(Object tracking records)
· · · · ·

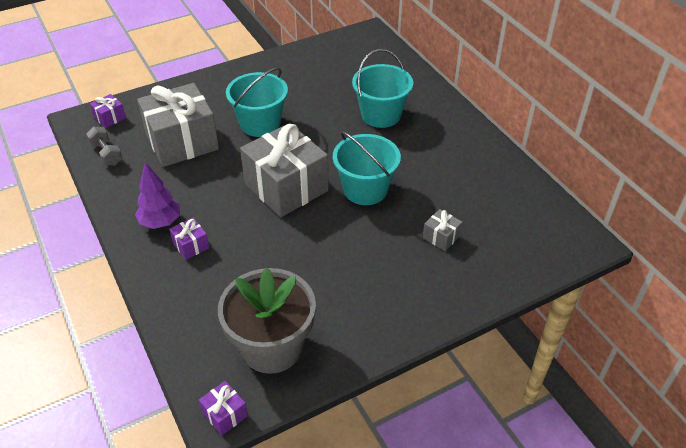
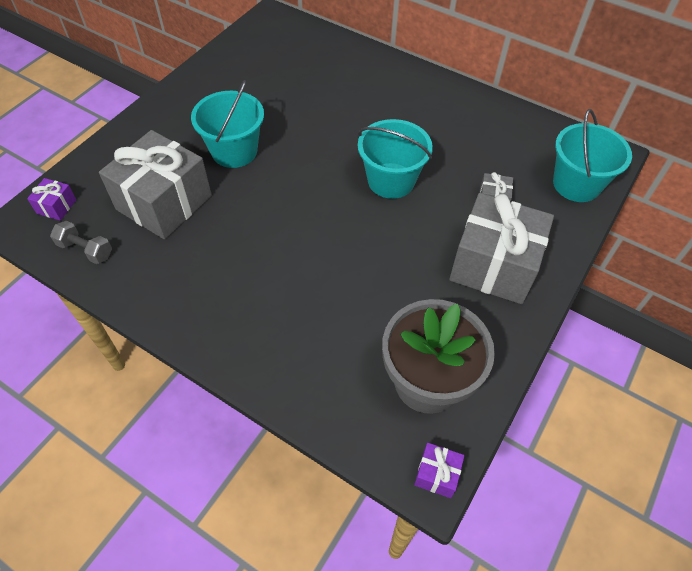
camera: 30 degrees left, 10 degrees up
purple tree [135,162,180,229] -> none
purple gift [169,218,209,260] -> none
grey gift [240,123,329,217] -> grey gift moved to [449,193,554,304]
turquoise bucket [352,49,413,128] -> turquoise bucket moved to [553,109,632,202]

· · · · ·

_Aim of the exercise_
Please reproduce every record exactly, leaving the pictures out.

_Result for this exercise_
camera: 30 degrees left, 10 degrees up
purple tree [135,162,180,229] -> none
purple gift [169,218,209,260] -> none
grey gift [240,123,329,217] -> grey gift moved to [449,193,554,304]
turquoise bucket [352,49,413,128] -> turquoise bucket moved to [553,109,632,202]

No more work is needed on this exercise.